Exercise:
With the pictures omitted, repeat exactly the lines below starting with the line that has "grey mushroom: 6 -> 4" and going on through the line that has "pink cupcake: 7 -> 6".

Provided data:
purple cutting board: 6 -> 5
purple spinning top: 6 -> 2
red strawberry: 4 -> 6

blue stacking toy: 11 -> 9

--

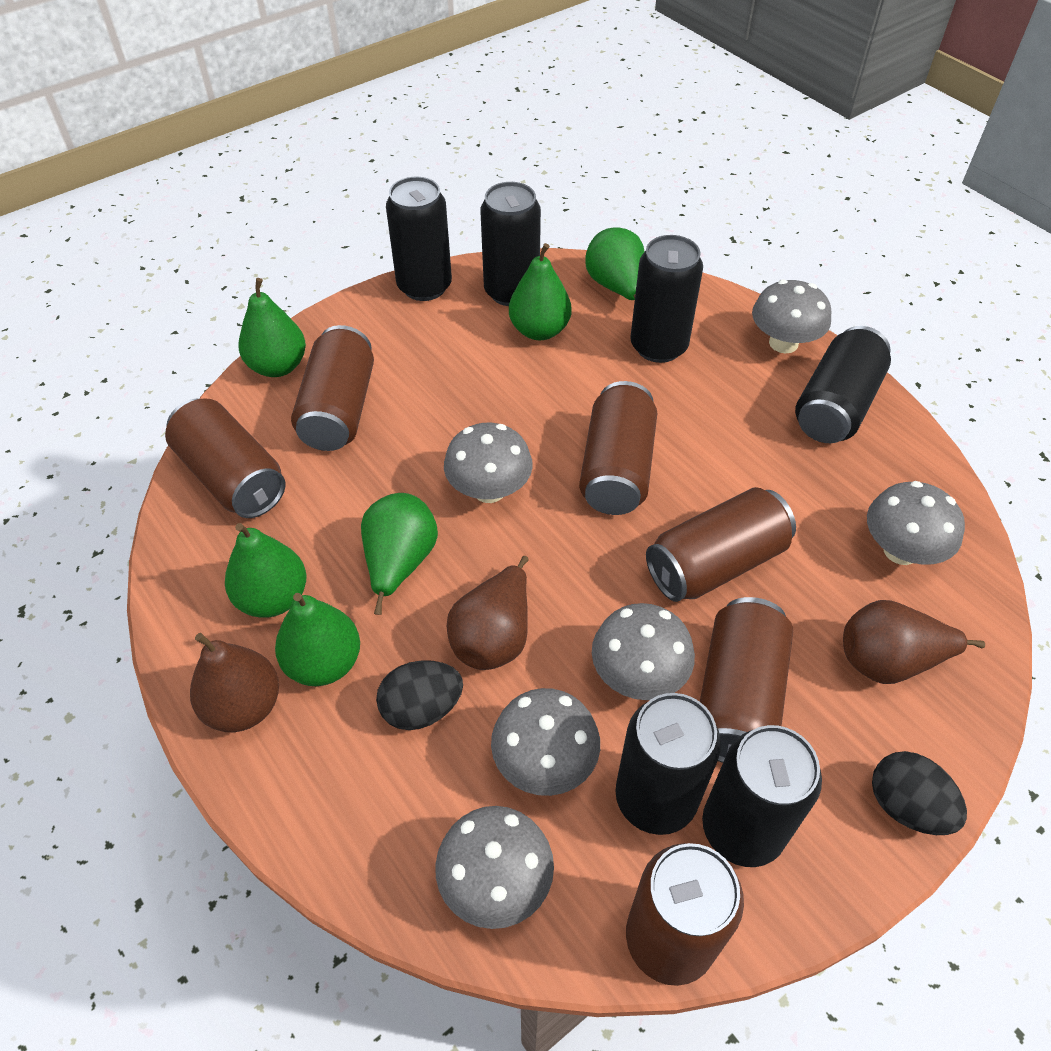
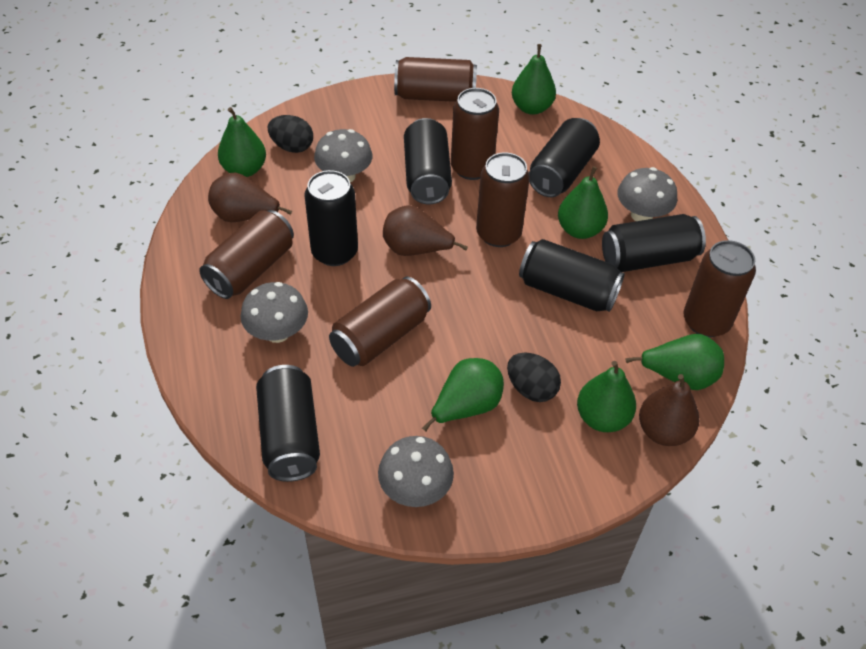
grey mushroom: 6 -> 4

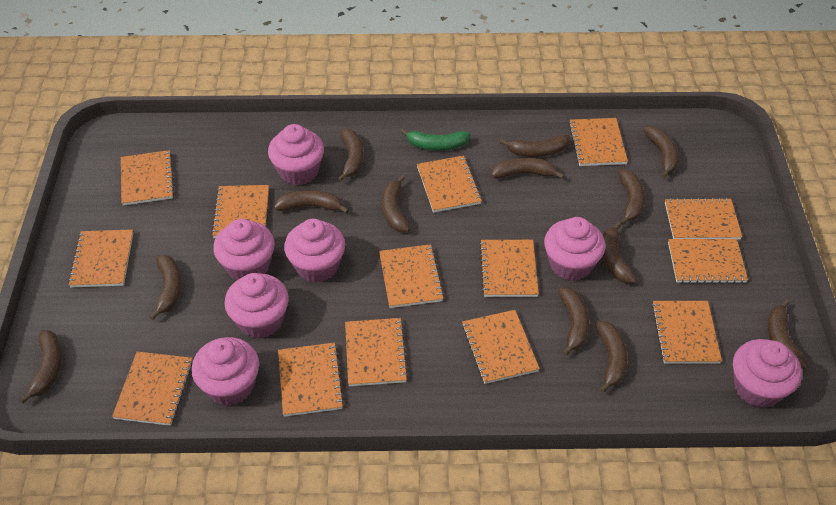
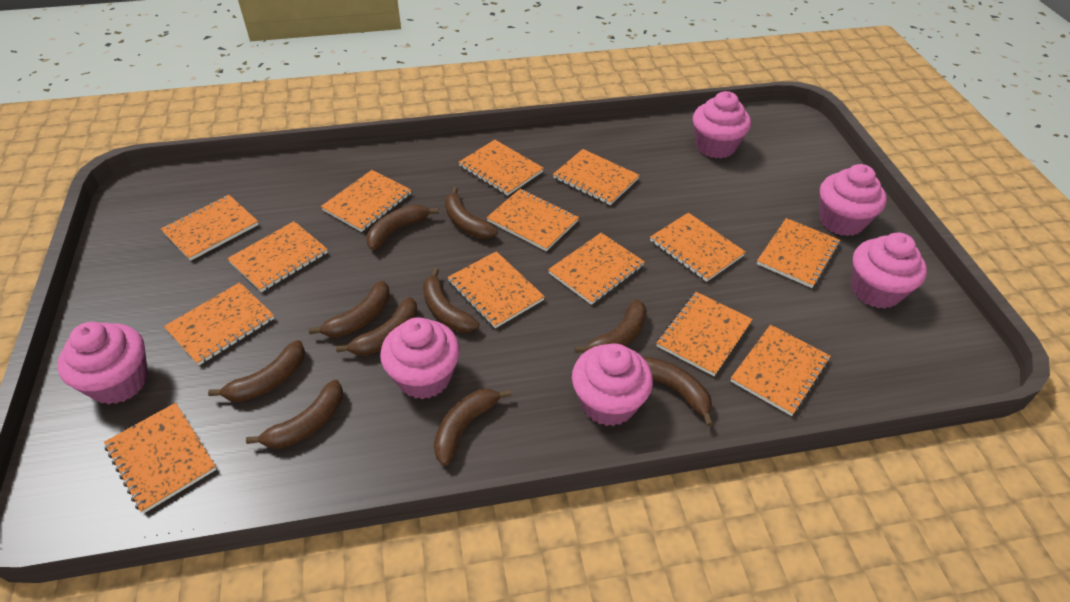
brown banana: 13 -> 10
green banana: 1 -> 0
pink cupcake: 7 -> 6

==

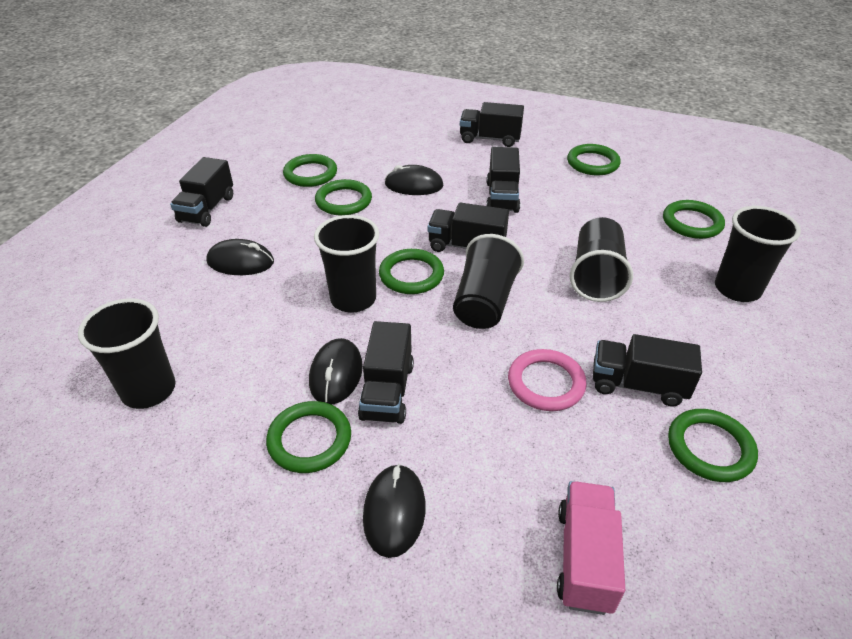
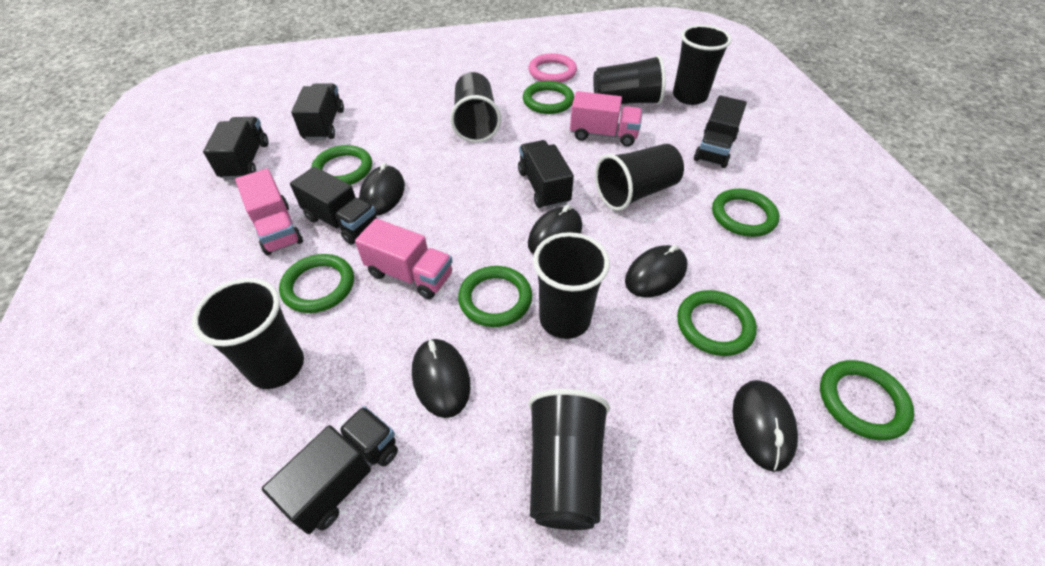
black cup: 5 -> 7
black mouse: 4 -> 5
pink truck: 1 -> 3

Response area:
grey mushroom: 6 -> 4

brown banana: 13 -> 10
green banana: 1 -> 0
pink cupcake: 7 -> 6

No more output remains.